▸ **WHAT YOU HAVE TO DO**:
Your copy should hold every record verbatim and none of the pictures.

▸ **Building correspondence data**:
□ □ □

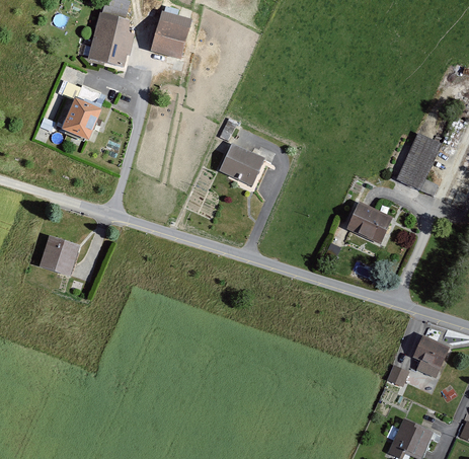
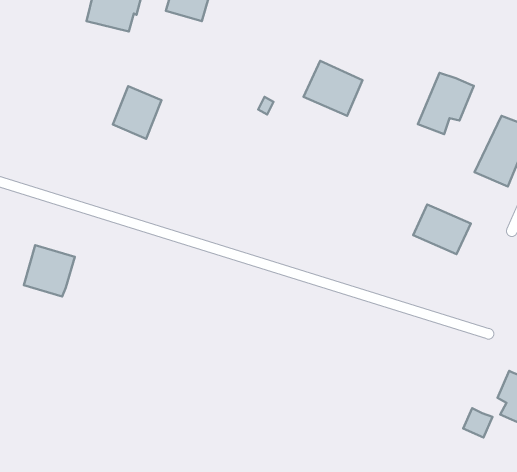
building: [62,97,100,139] -> [113,86,161,139]
building: none -> [418,73,474,134]
building: [218,142,264,185] -> [303,61,362,116]

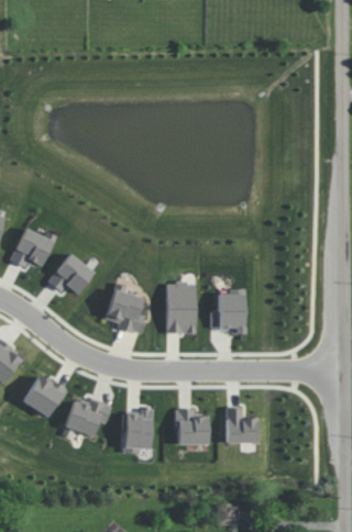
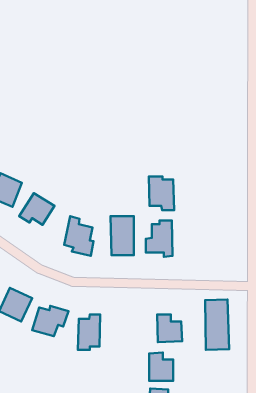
building: none -> [149,176,174,210]
building: none -> [205,299,229,350]
building: [176,408,207,444] -> [149,353,173,381]

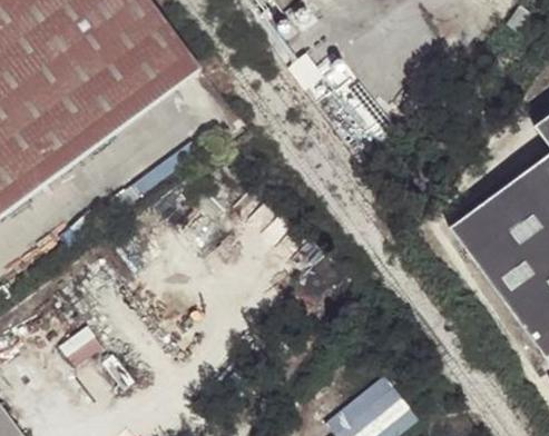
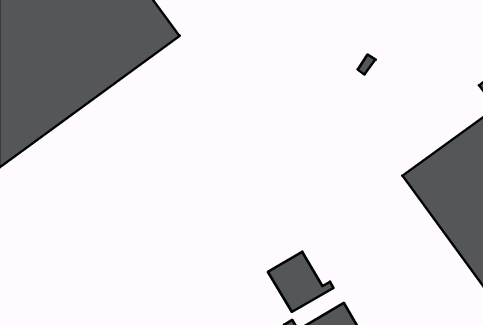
building: none -> [268,252,333,312]

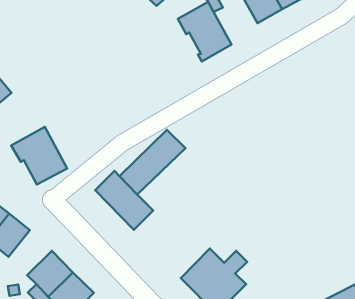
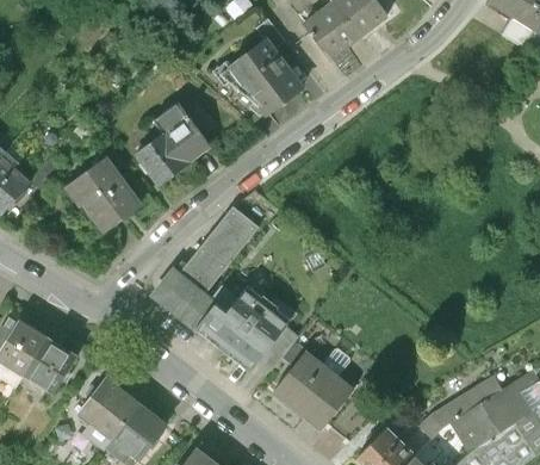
building: none -> [136,104,209,185]
building: [11,127,67,185] -> [66,157,139,231]
building: none -> [205,284,299,372]

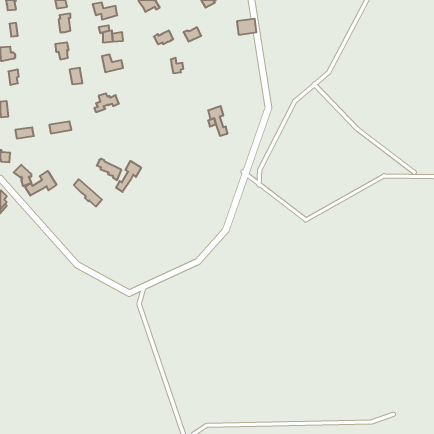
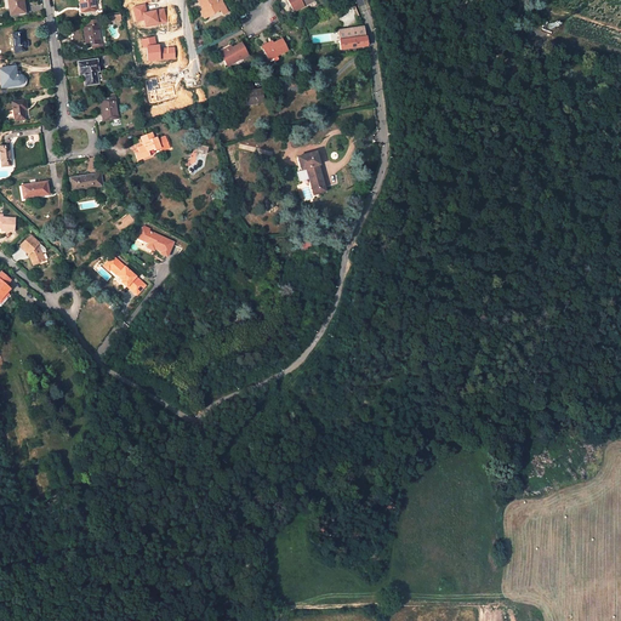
building: [116,161,141,192] -> none
building: [25,171,56,196] -> none

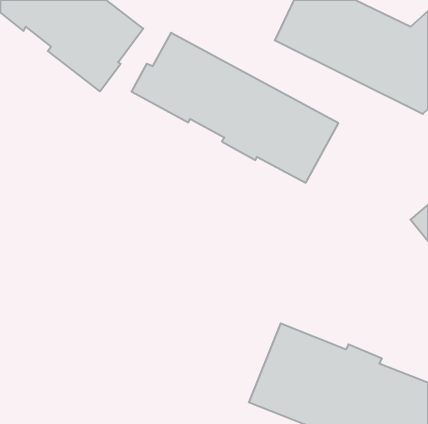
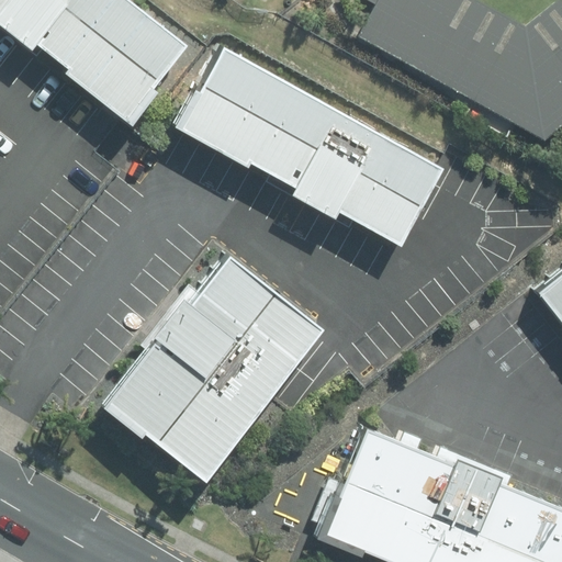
building: none -> [102,256,322,479]

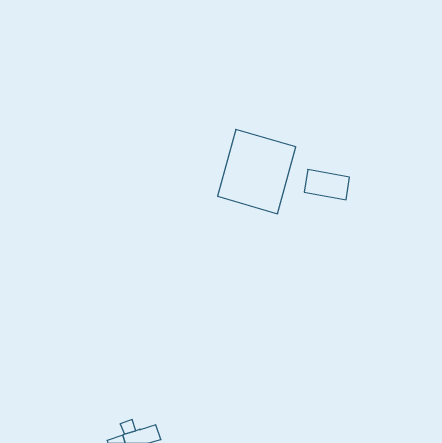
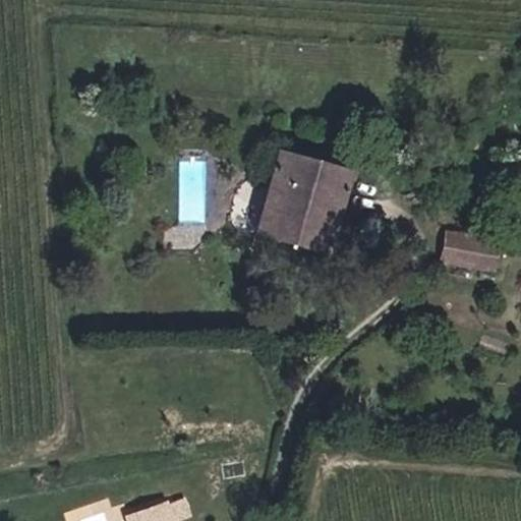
building: [304,169,349,200] -> [445,233,498,269]

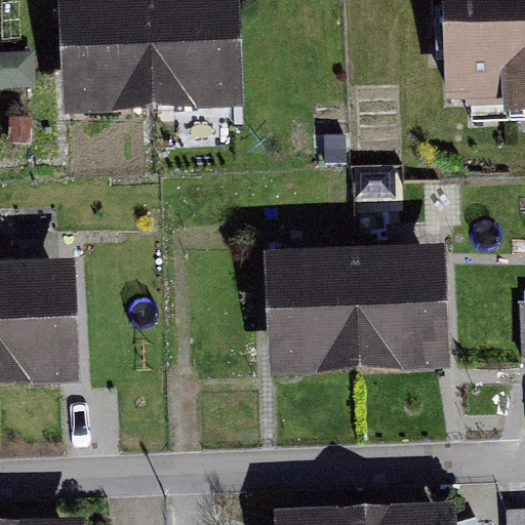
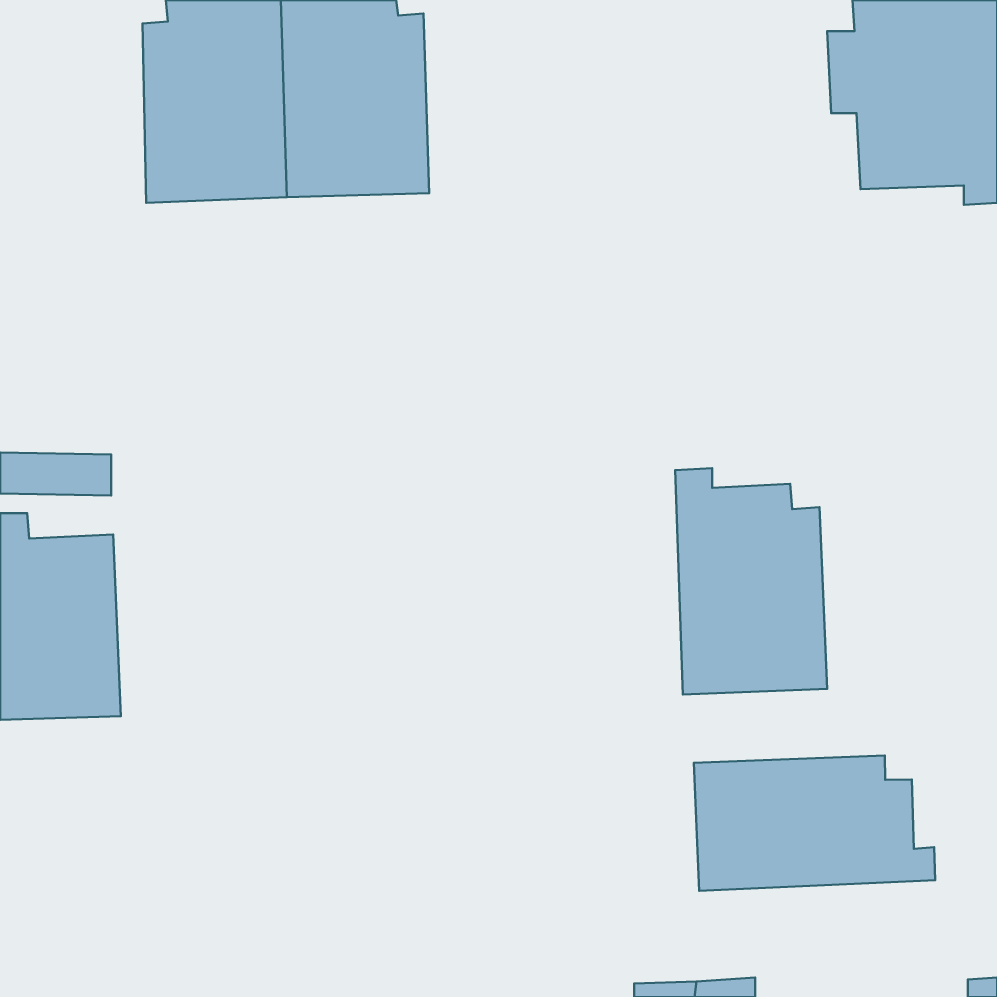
building: [280,247,359,368] -> none
building: none -> [694,756,935,891]

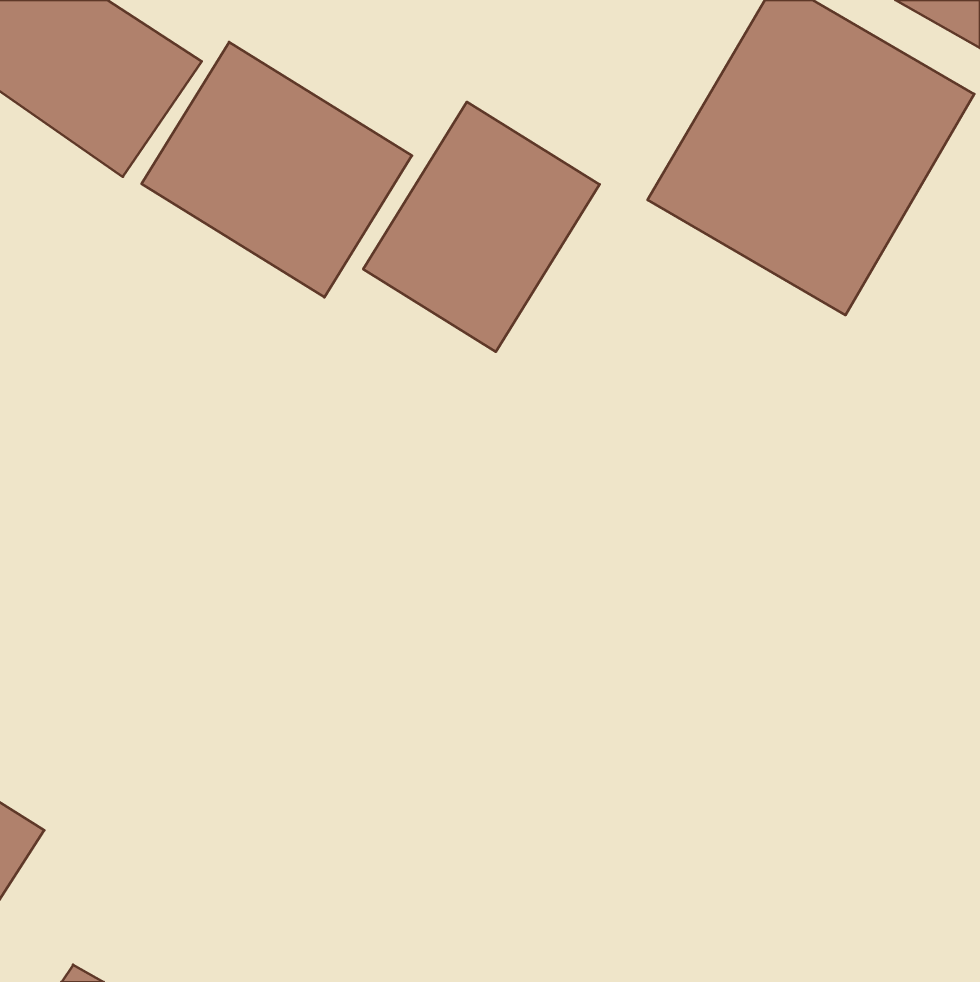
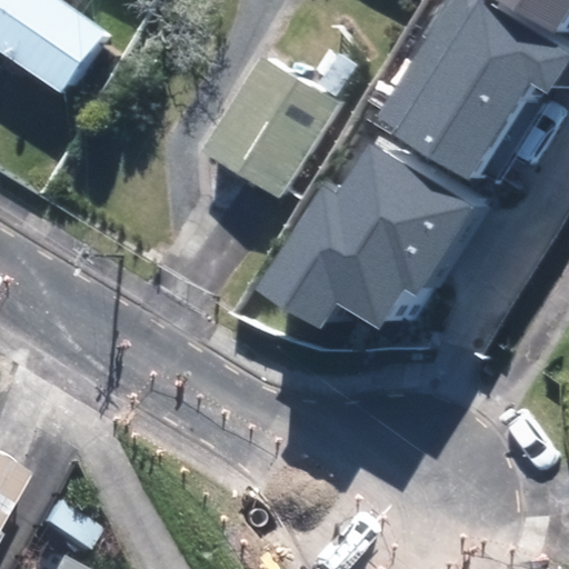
building: [142,42,412,297] -> none
building: none -> [257,137,471,338]

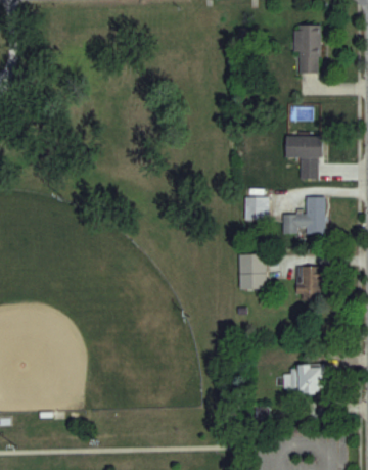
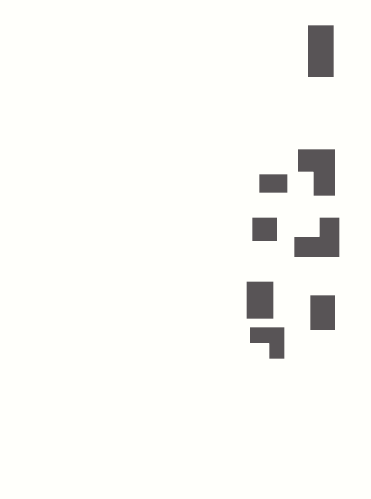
building: none -> [259,174,288,194]
building: none -> [249,326,285,359]
building: [286,366,324,394] -> none

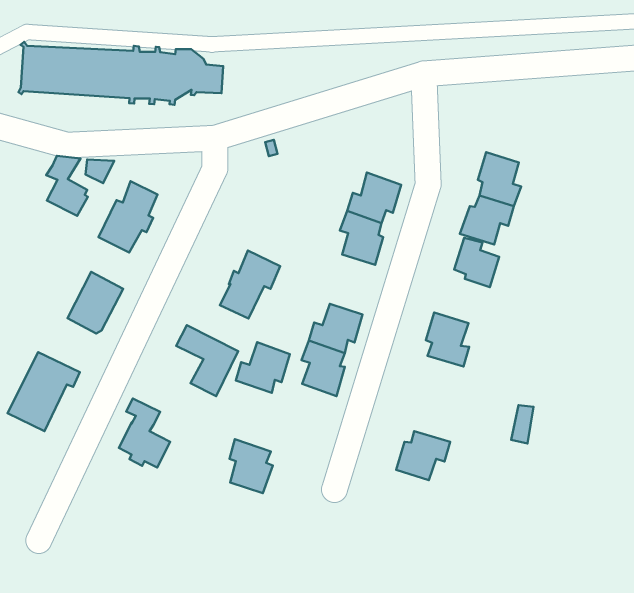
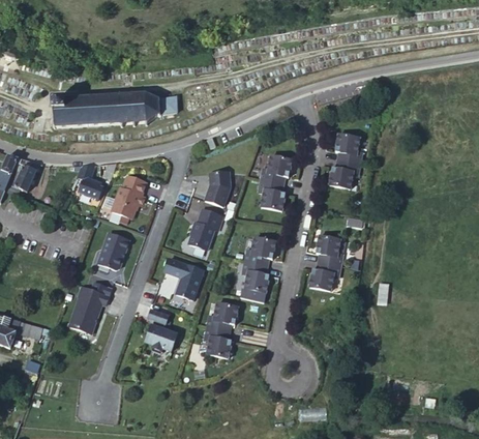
building: none -> [205,172,231,207]
building: [454,238,499,287] -> none
building: [236,342,290,393] -> [207,300,238,330]
building: [396,431,450,480] -> [310,261,341,290]

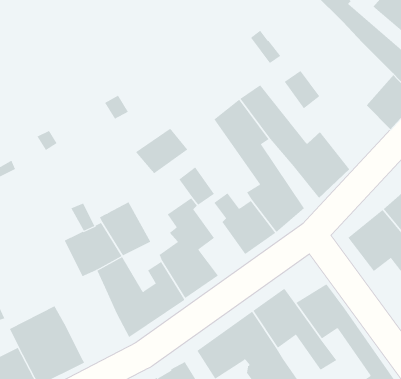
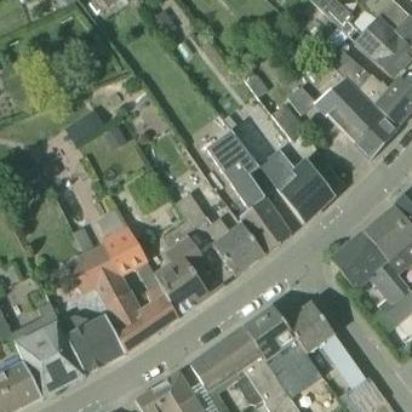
building: none -> [315,76,373,135]
building: [135,128,188,174] -> none
building: none -> [68,324,127,372]

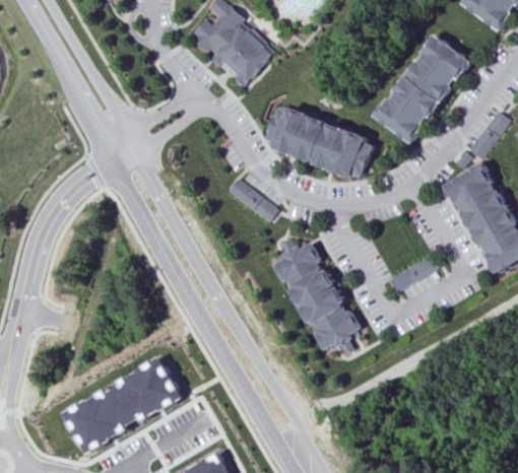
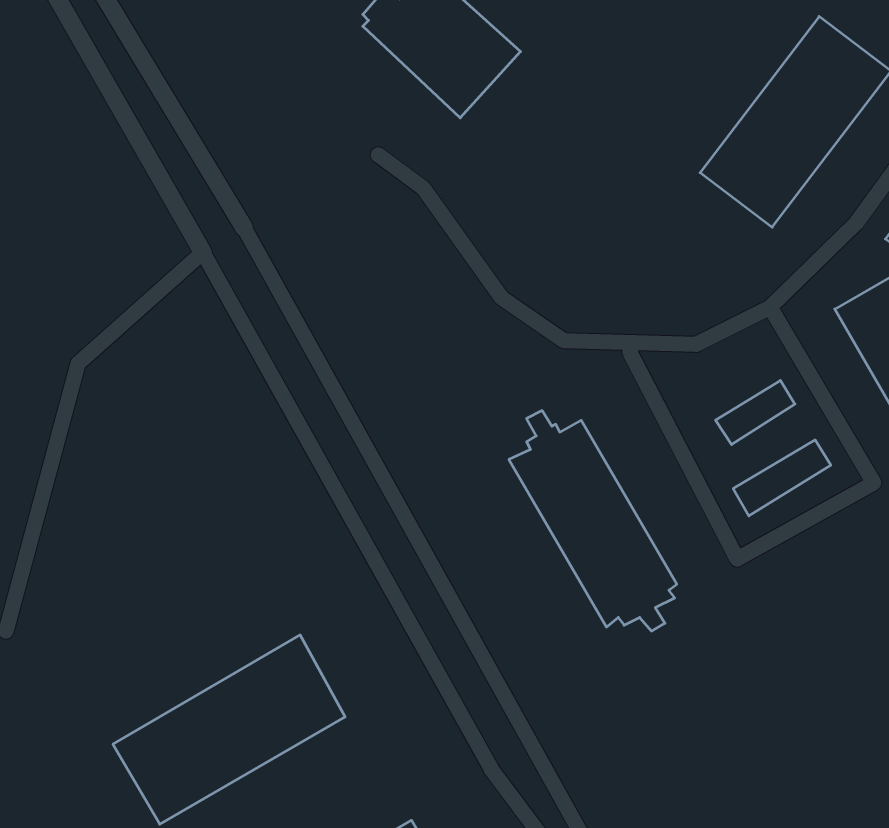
building: [265,107,372,179] -> none
building: [228,177,278,222] -> none
building: none -> [716,380,795,445]

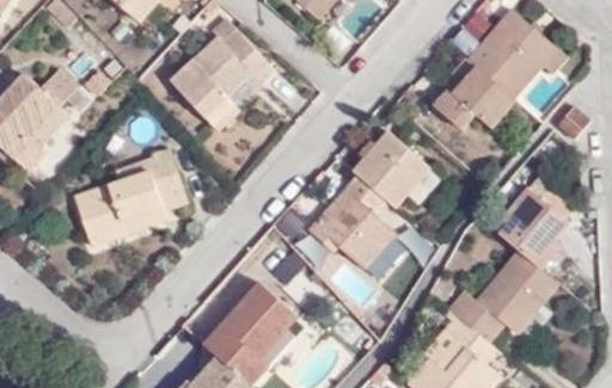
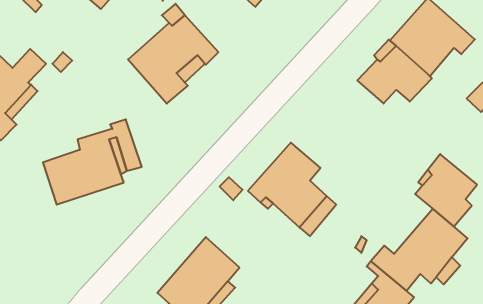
building: [351,131,429,208] -> none

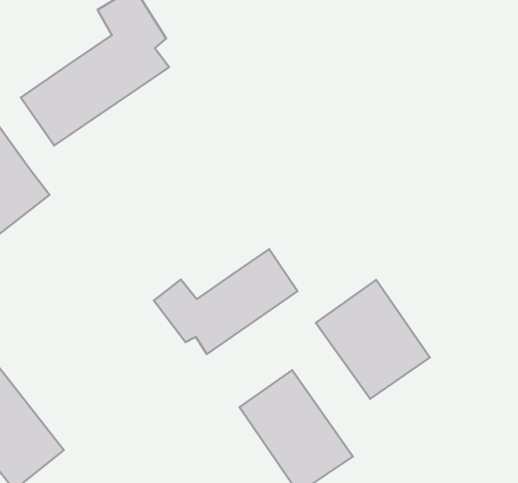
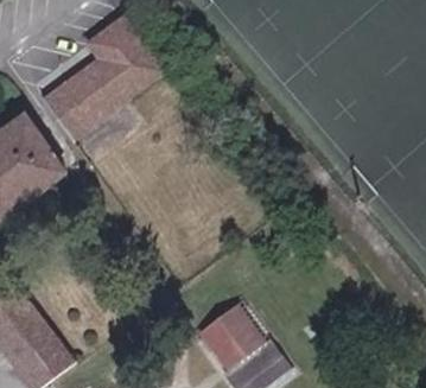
building: [154,249,298,354] -> none
building: [316,280,430,399] -> none

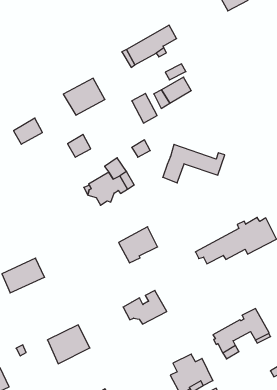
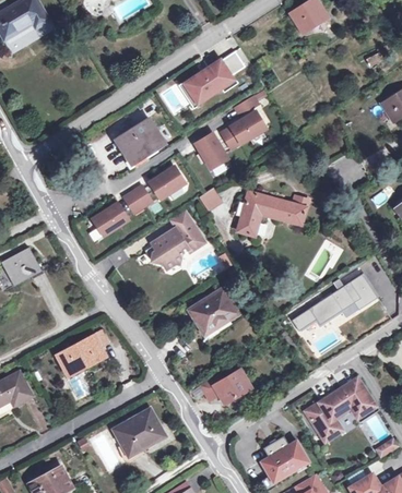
building: [14,118,42,144] -> [93,203,127,235]
building: none -> [150,167,184,199]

□ □ □

▸ **ANSWER FOR THIS EXERCISE**:
building: [62,97,100,139] -> [113,86,161,139]
building: none -> [418,73,474,134]
building: [218,142,264,185] -> [303,61,362,116]

building: none -> [149,176,174,210]
building: none -> [205,299,229,350]
building: [176,408,207,444] -> [149,353,173,381]

building: none -> [268,252,333,312]

building: none -> [136,104,209,185]
building: [11,127,67,185] -> [66,157,139,231]
building: none -> [205,284,299,372]

building: [116,161,141,192] -> none
building: [25,171,56,196] -> none

building: none -> [102,256,322,479]

building: [304,169,349,200] -> [445,233,498,269]

building: [280,247,359,368] -> none
building: none -> [694,756,935,891]

building: [142,42,412,297] -> none
building: none -> [257,137,471,338]

building: none -> [259,174,288,194]
building: none -> [249,326,285,359]
building: [286,366,324,394] -> none

building: none -> [205,172,231,207]
building: [454,238,499,287] -> none
building: [236,342,290,393] -> [207,300,238,330]
building: [396,431,450,480] -> [310,261,341,290]

building: none -> [315,76,373,135]
building: [135,128,188,174] -> none
building: none -> [68,324,127,372]

building: [265,107,372,179] -> none
building: [228,177,278,222] -> none
building: none -> [716,380,795,445]

building: [351,131,429,208] -> none

building: [154,249,298,354] -> none
building: [316,280,430,399] -> none

building: [14,118,42,144] -> [93,203,127,235]
building: none -> [150,167,184,199]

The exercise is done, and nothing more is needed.